▶ How to complete this task: Could you filter the records below down to the lines that include the word "PULSE"?

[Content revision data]

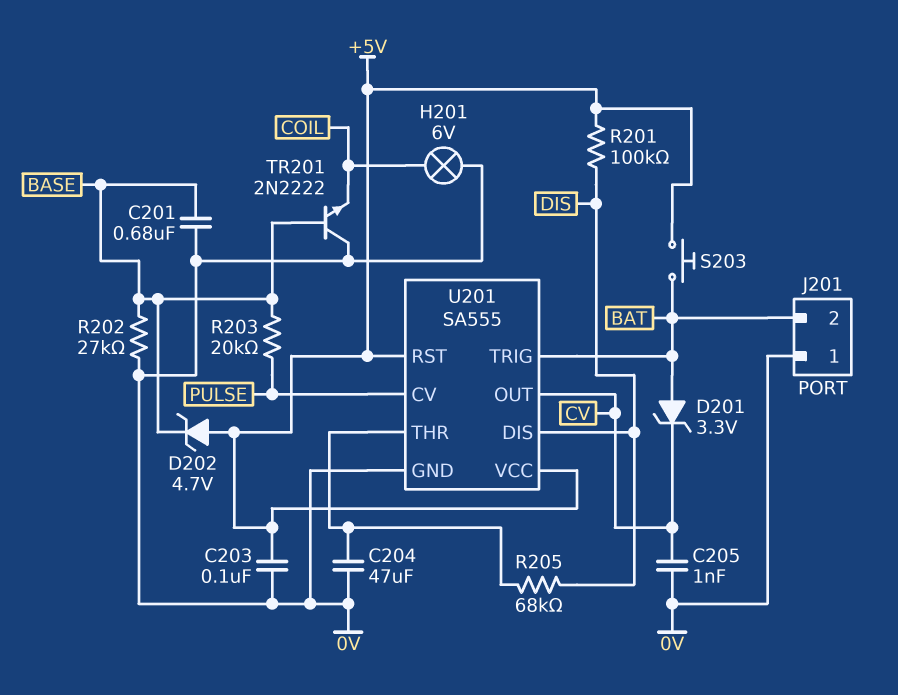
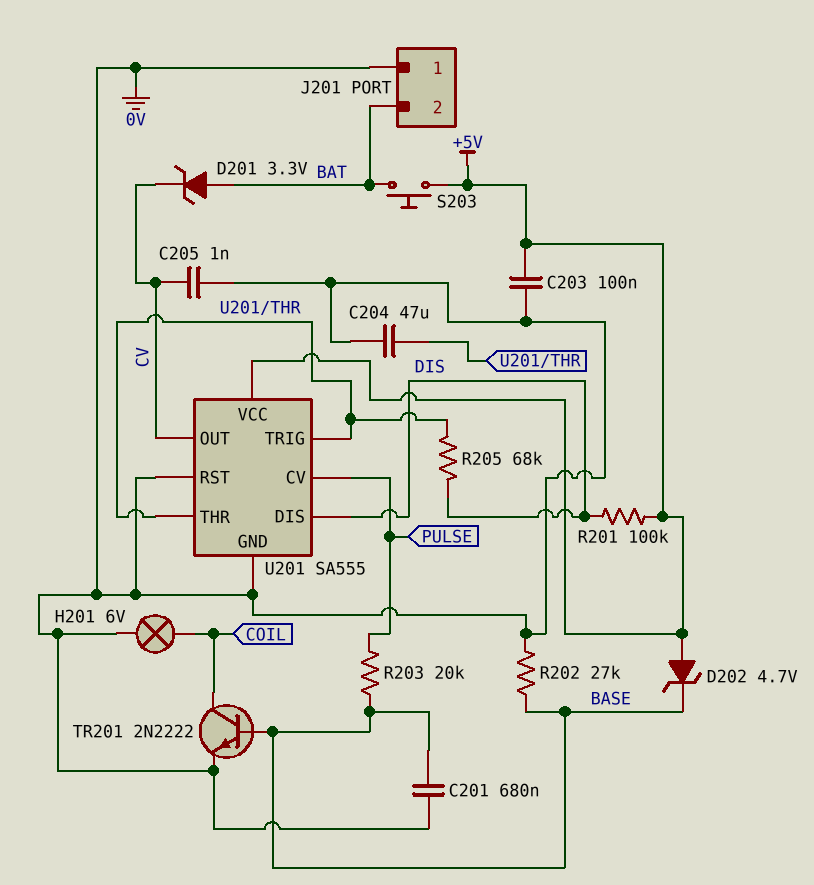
TR201: NPN 2N2222 (B BASE, C 0V, E COIL) -> NPN 2N2222 (B BASE, C COIL, E 0V)
U201 pin RST: +5V -> 0V
U201 pin TRIG: BAT -> U201/THR

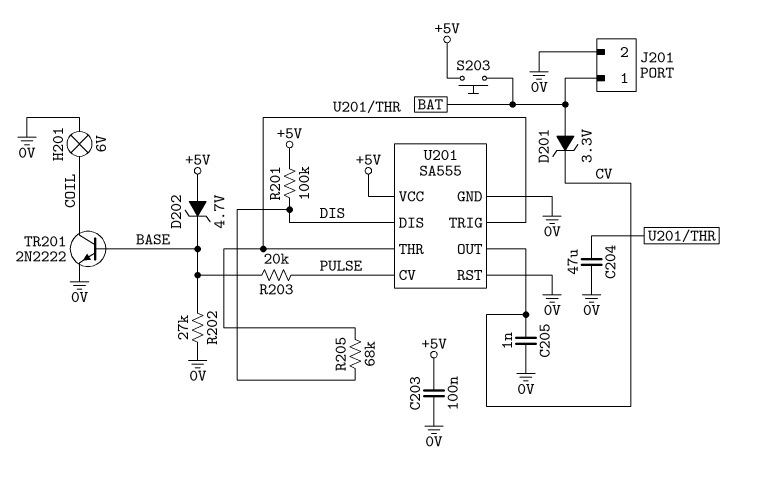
C201: 680nF (0V, BASE) -> none
J201 pin 1: 0V -> BAT
J201 pin 2: BAT -> 0V

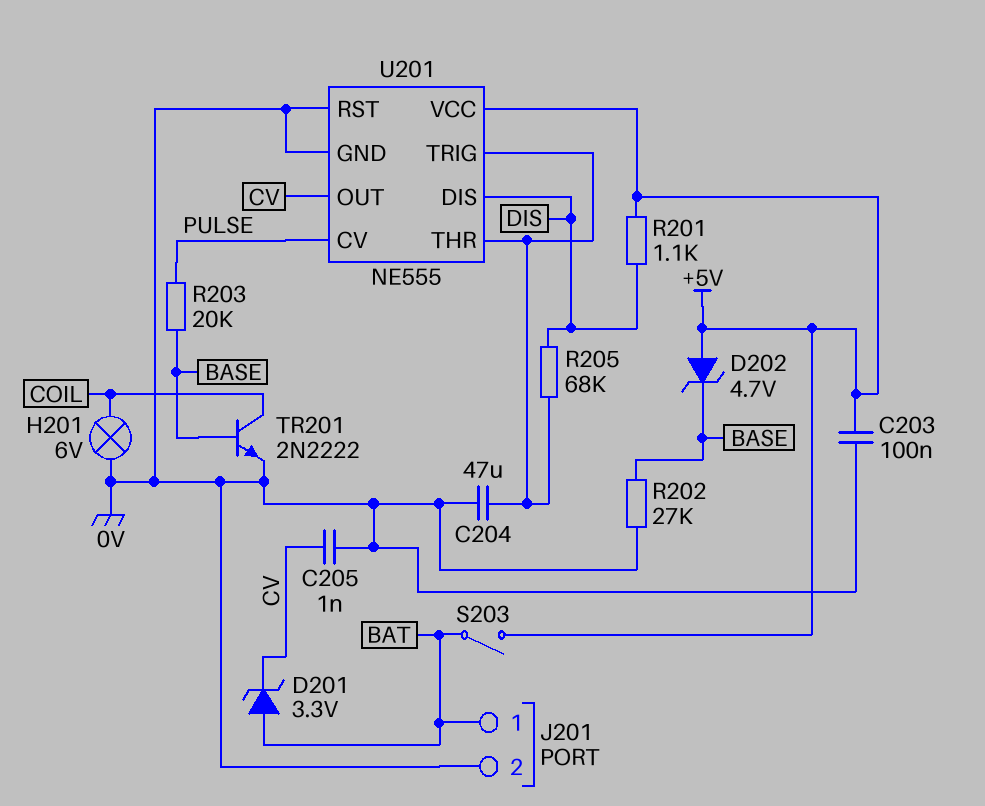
R201: 100k (+5V, DIS) -> 1.1k (+5V, DIS)
S203: button (+5V, BAT) -> switch (+5V, BAT)
U201: SA555 -> NE555

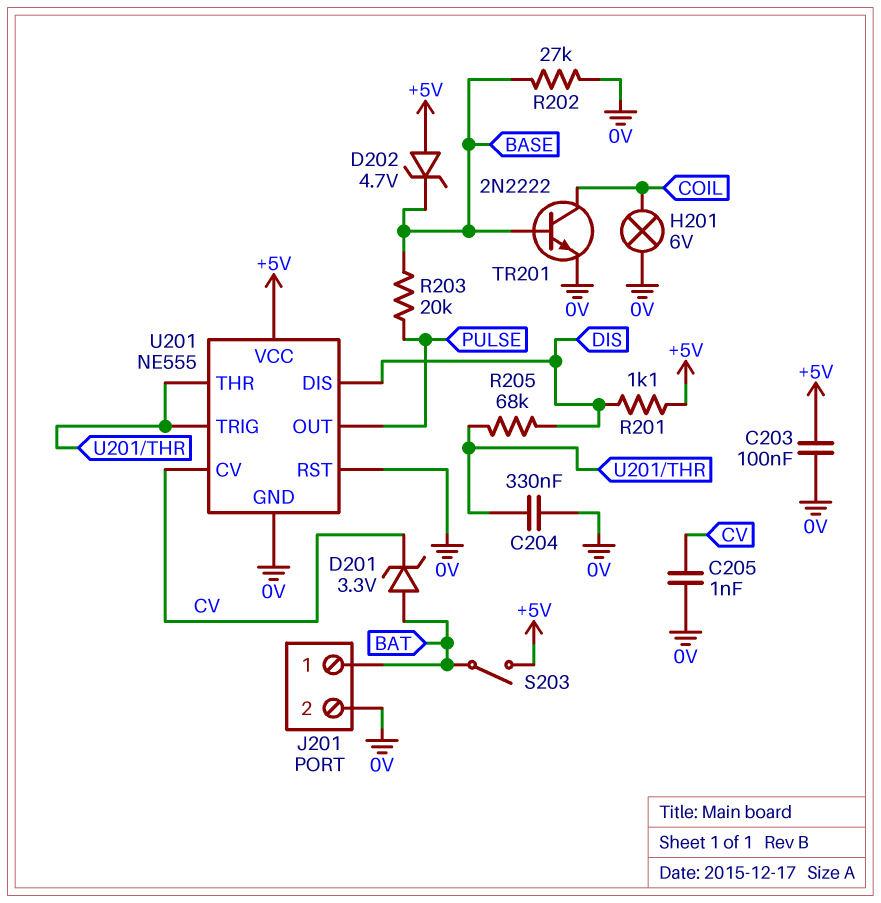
C204: 47uF (0V, U201/THR) -> 330nF (0V, U201/THR)
U201 pin CV: PULSE -> CV
U201 pin OUT: CV -> PULSE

▶ Exercise output:
U201 pin CV: PULSE -> CV
U201 pin OUT: CV -> PULSE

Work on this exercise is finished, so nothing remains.